* _Problem statement_
Exact copies of the lines below are the goal; any images in them are dropped.

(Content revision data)
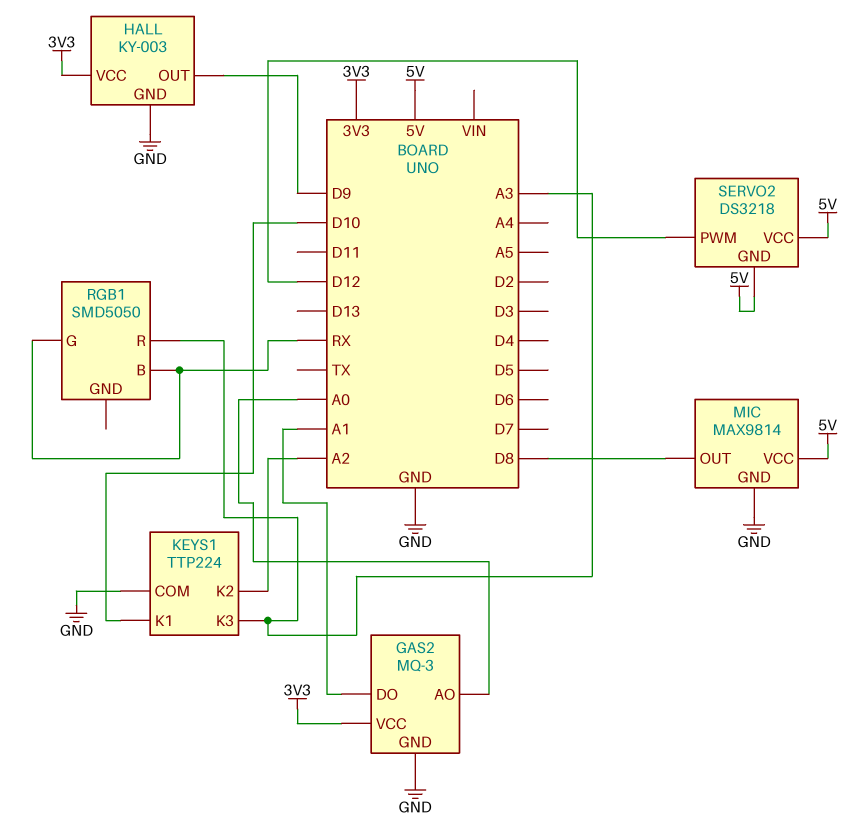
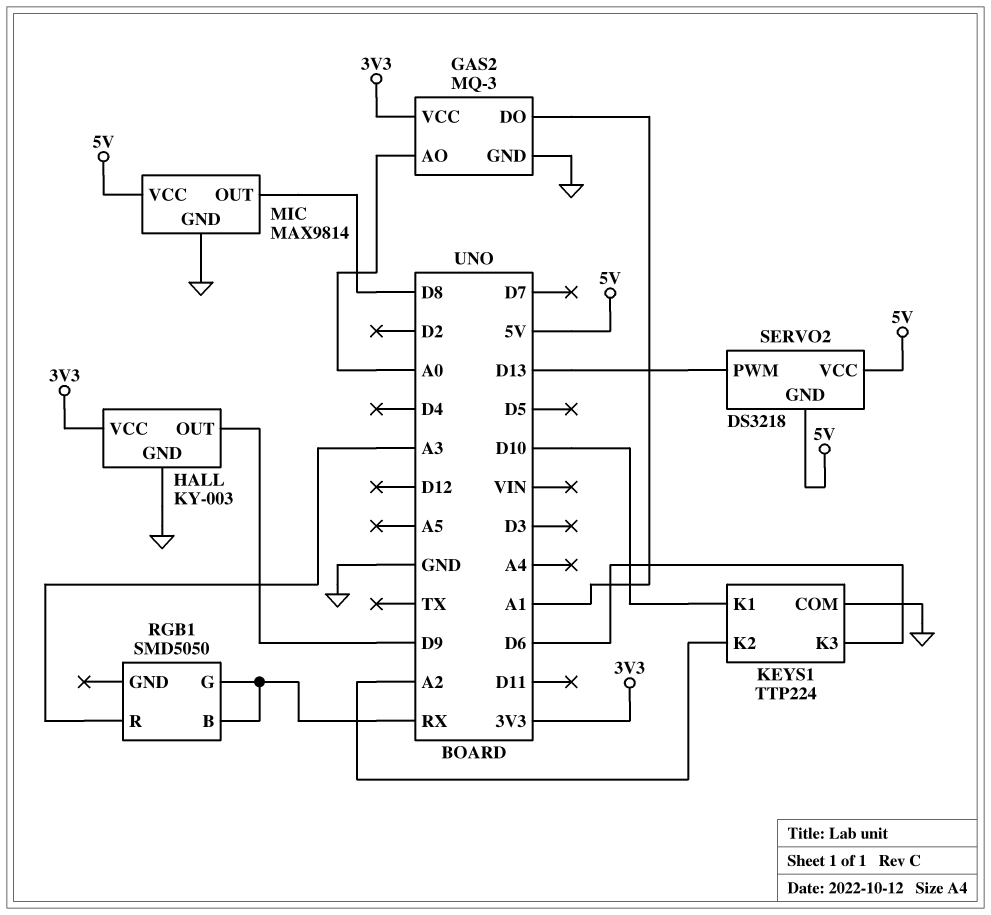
KEYS1 pin K3: A3 -> D6
SERVO2 pin PWM: D12 -> D13

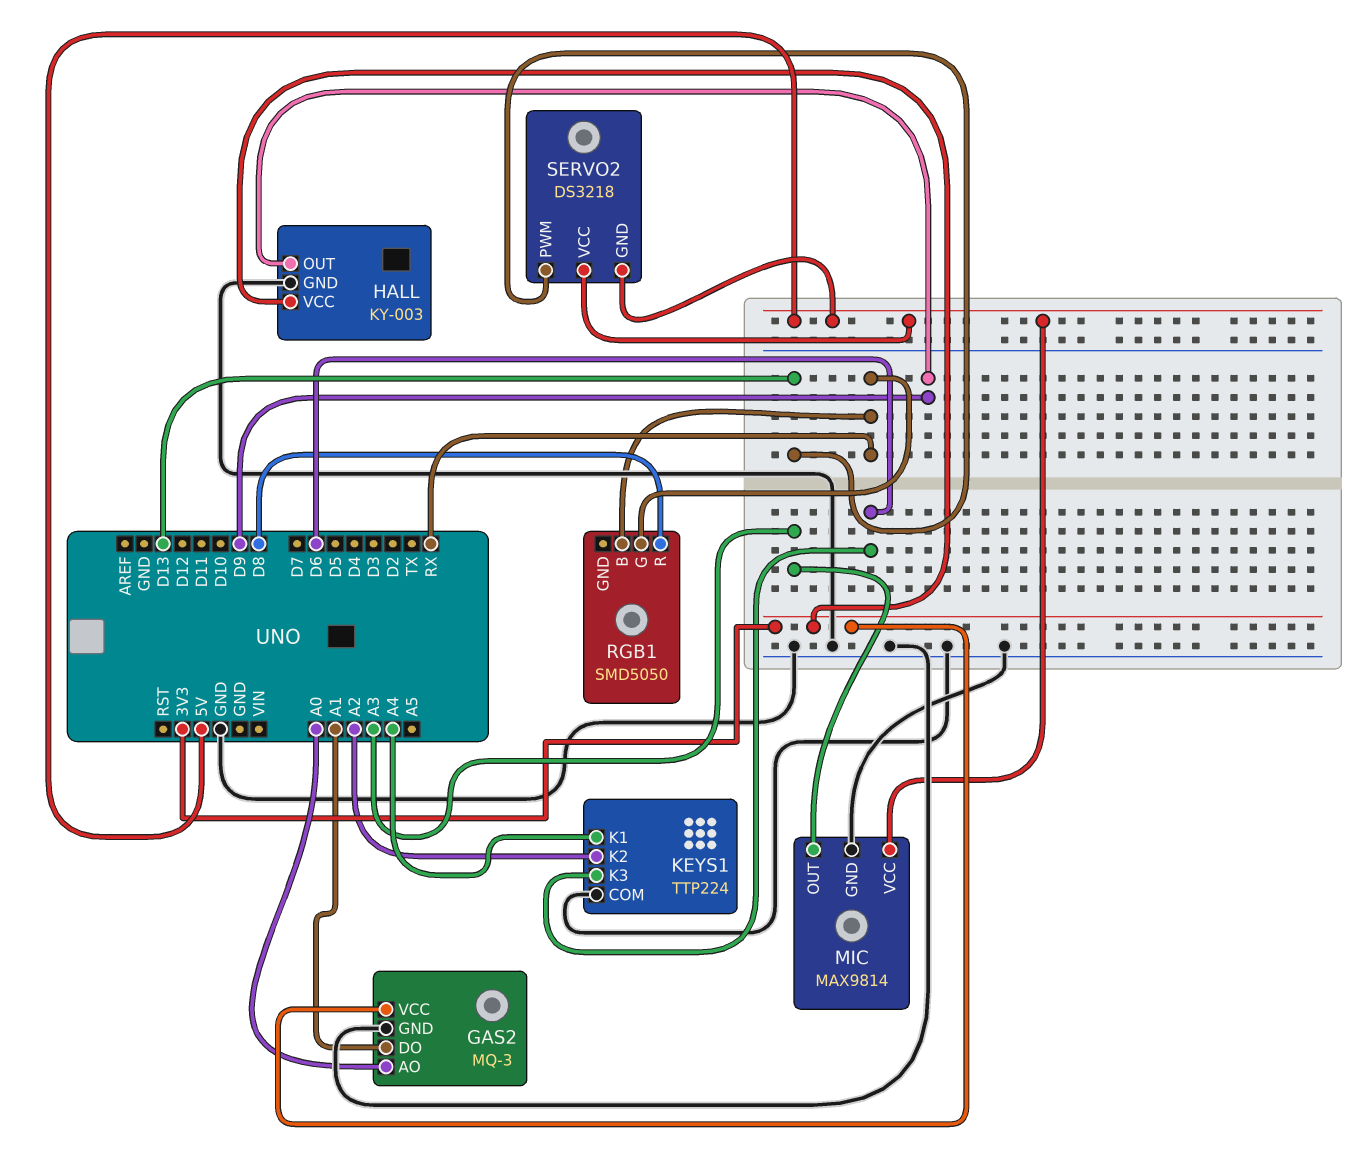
KEYS1 pin K1: D10 -> A4
MIC pin OUT: D8 -> A3
RGB1 pin R: A3 -> D8

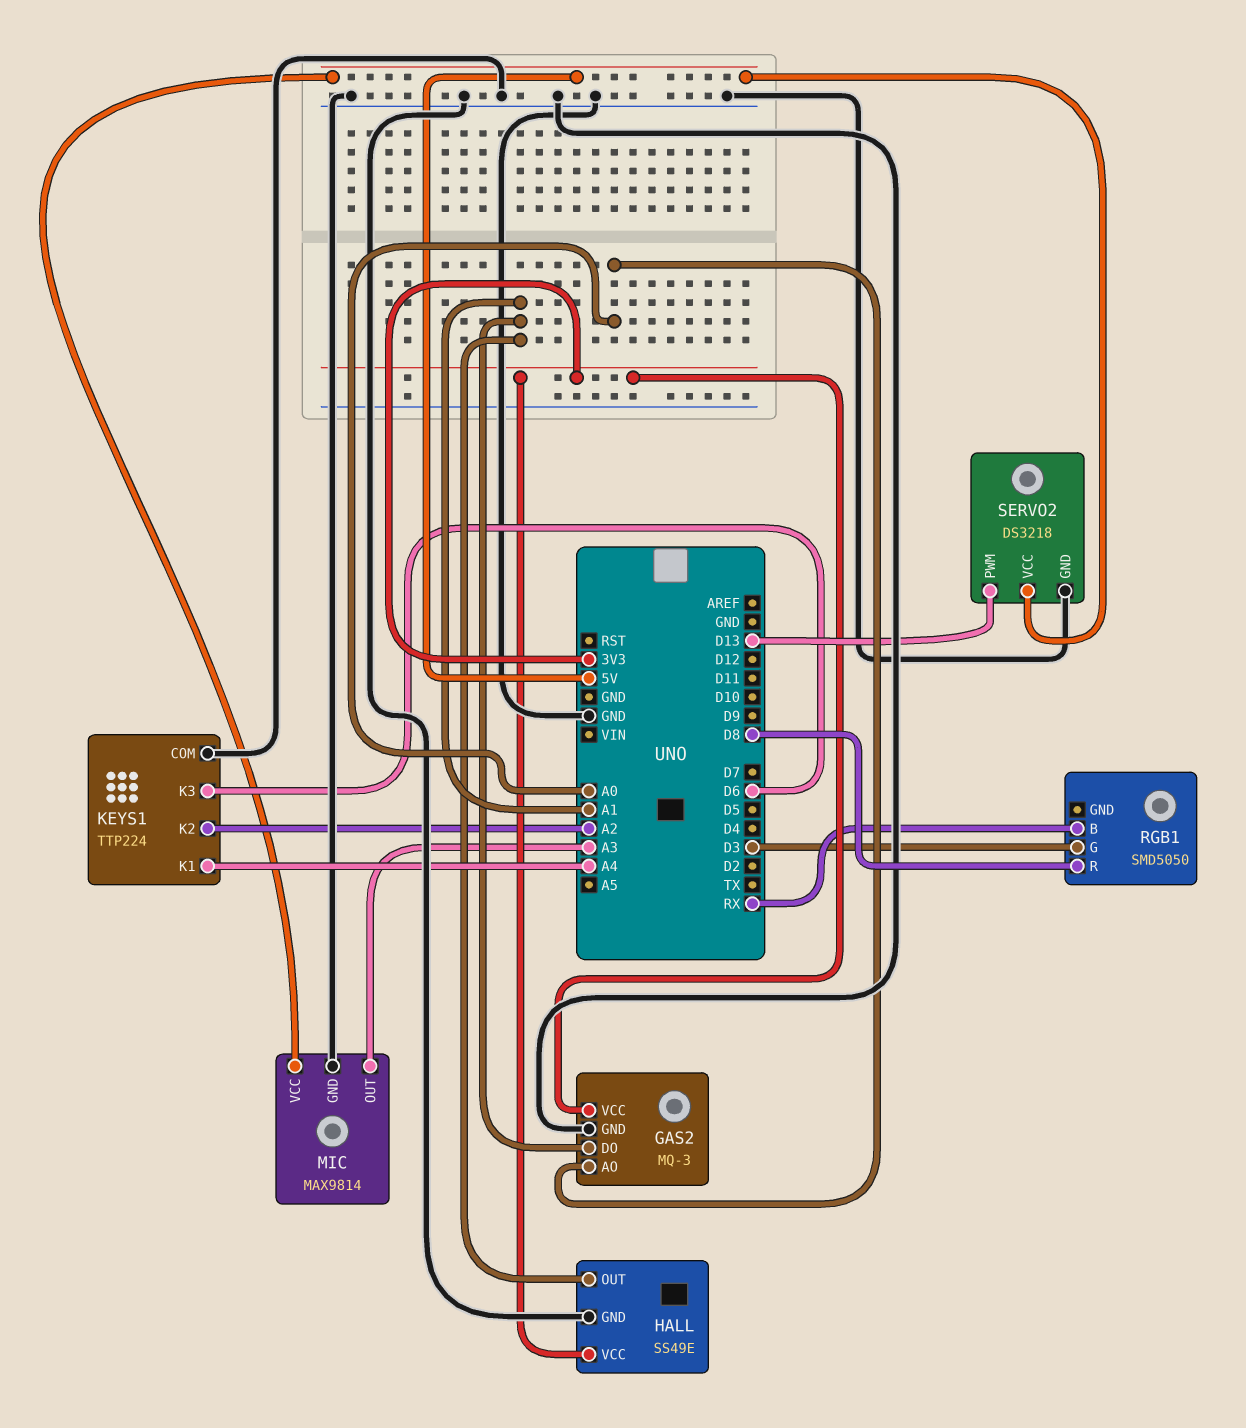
HALL: KY-003 -> SS49E
HALL pin OUT: D9 -> A1
RGB1 pin G: RX -> D3
SERVO2 pin GND: 5V -> GND

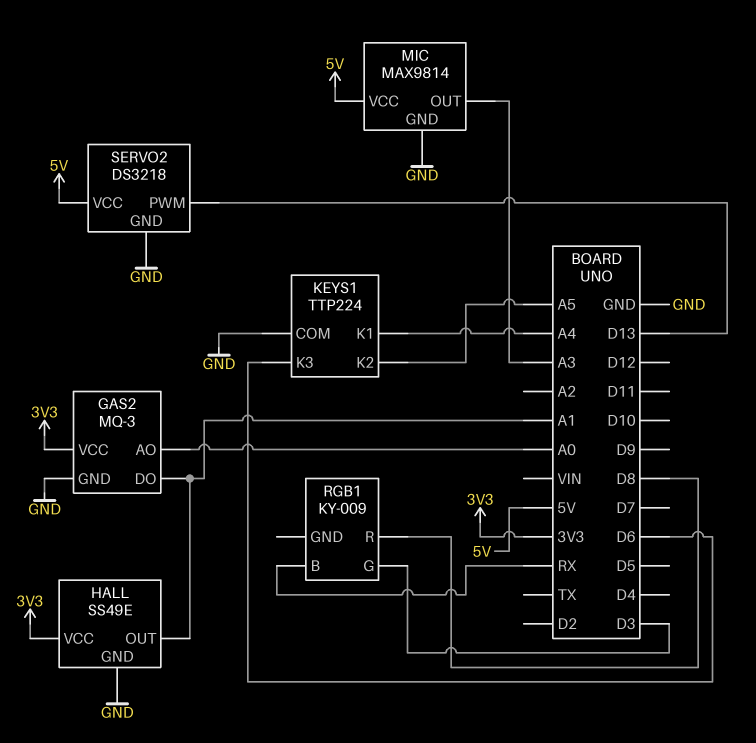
KEYS1 pin K2: A2 -> A5
RGB1: SMD5050 -> KY-009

* _Result for this exercise_
KEYS1 pin K3: A3 -> D6
SERVO2 pin PWM: D12 -> D13

KEYS1 pin K1: D10 -> A4
MIC pin OUT: D8 -> A3
RGB1 pin R: A3 -> D8

HALL: KY-003 -> SS49E
HALL pin OUT: D9 -> A1
RGB1 pin G: RX -> D3
SERVO2 pin GND: 5V -> GND

KEYS1 pin K2: A2 -> A5
RGB1: SMD5050 -> KY-009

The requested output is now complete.